[START SUPPLIED MATERIAL]

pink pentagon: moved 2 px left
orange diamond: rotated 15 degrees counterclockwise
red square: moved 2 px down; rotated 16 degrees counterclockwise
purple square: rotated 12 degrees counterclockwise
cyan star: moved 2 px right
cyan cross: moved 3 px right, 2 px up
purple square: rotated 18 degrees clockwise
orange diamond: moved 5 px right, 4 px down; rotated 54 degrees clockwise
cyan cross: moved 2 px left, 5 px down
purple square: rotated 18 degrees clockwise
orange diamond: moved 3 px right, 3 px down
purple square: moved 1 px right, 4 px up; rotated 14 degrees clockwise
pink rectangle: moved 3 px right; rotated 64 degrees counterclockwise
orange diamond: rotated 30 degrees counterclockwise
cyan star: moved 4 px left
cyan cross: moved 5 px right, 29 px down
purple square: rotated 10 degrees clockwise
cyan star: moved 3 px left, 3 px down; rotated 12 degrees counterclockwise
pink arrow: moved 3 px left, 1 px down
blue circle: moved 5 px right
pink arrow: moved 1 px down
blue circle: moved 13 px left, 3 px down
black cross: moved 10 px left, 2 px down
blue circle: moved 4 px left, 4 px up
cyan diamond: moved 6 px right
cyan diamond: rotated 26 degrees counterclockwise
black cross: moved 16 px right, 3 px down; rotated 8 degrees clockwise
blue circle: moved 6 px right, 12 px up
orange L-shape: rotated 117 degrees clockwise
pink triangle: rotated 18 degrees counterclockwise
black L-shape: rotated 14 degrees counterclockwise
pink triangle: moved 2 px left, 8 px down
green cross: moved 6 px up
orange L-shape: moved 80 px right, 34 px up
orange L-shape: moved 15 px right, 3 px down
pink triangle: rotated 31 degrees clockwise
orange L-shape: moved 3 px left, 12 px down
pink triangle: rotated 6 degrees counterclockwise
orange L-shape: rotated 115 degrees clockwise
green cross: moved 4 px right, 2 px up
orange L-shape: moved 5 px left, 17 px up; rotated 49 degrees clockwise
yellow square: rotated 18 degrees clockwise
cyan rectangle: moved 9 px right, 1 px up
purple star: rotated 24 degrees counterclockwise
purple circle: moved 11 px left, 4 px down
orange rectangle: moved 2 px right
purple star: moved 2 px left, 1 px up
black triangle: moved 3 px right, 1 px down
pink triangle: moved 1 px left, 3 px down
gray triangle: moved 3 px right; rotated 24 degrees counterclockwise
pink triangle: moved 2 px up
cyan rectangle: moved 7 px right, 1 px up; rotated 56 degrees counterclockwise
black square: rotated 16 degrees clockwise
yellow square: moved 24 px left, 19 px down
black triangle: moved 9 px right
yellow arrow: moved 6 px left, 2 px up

[END SUPPLIED MATERIAL]

Copy every one of the entries above line for line, without changing a word.

**RESPONSE TO THE EXERCISE**
pink pentagon: moved 2 px left
orange diamond: rotated 15 degrees counterclockwise
red square: moved 2 px down; rotated 16 degrees counterclockwise
purple square: rotated 12 degrees counterclockwise
cyan star: moved 2 px right
cyan cross: moved 3 px right, 2 px up
purple square: rotated 18 degrees clockwise
orange diamond: moved 5 px right, 4 px down; rotated 54 degrees clockwise
cyan cross: moved 2 px left, 5 px down
purple square: rotated 18 degrees clockwise
orange diamond: moved 3 px right, 3 px down
purple square: moved 1 px right, 4 px up; rotated 14 degrees clockwise
pink rectangle: moved 3 px right; rotated 64 degrees counterclockwise
orange diamond: rotated 30 degrees counterclockwise
cyan star: moved 4 px left
cyan cross: moved 5 px right, 29 px down
purple square: rotated 10 degrees clockwise
cyan star: moved 3 px left, 3 px down; rotated 12 degrees counterclockwise
pink arrow: moved 3 px left, 1 px down
blue circle: moved 5 px right
pink arrow: moved 1 px down
blue circle: moved 13 px left, 3 px down
black cross: moved 10 px left, 2 px down
blue circle: moved 4 px left, 4 px up
cyan diamond: moved 6 px right
cyan diamond: rotated 26 degrees counterclockwise
black cross: moved 16 px right, 3 px down; rotated 8 degrees clockwise
blue circle: moved 6 px right, 12 px up
orange L-shape: rotated 117 degrees clockwise
pink triangle: rotated 18 degrees counterclockwise
black L-shape: rotated 14 degrees counterclockwise
pink triangle: moved 2 px left, 8 px down
green cross: moved 6 px up
orange L-shape: moved 80 px right, 34 px up
orange L-shape: moved 15 px right, 3 px down
pink triangle: rotated 31 degrees clockwise
orange L-shape: moved 3 px left, 12 px down
pink triangle: rotated 6 degrees counterclockwise
orange L-shape: rotated 115 degrees clockwise
green cross: moved 4 px right, 2 px up
orange L-shape: moved 5 px left, 17 px up; rotated 49 degrees clockwise
yellow square: rotated 18 degrees clockwise
cyan rectangle: moved 9 px right, 1 px up
purple star: rotated 24 degrees counterclockwise
purple circle: moved 11 px left, 4 px down
orange rectangle: moved 2 px right
purple star: moved 2 px left, 1 px up
black triangle: moved 3 px right, 1 px down
pink triangle: moved 1 px left, 3 px down
gray triangle: moved 3 px right; rotated 24 degrees counterclockwise
pink triangle: moved 2 px up
cyan rectangle: moved 7 px right, 1 px up; rotated 56 degrees counterclockwise
black square: rotated 16 degrees clockwise
yellow square: moved 24 px left, 19 px down
black triangle: moved 9 px right
yellow arrow: moved 6 px left, 2 px up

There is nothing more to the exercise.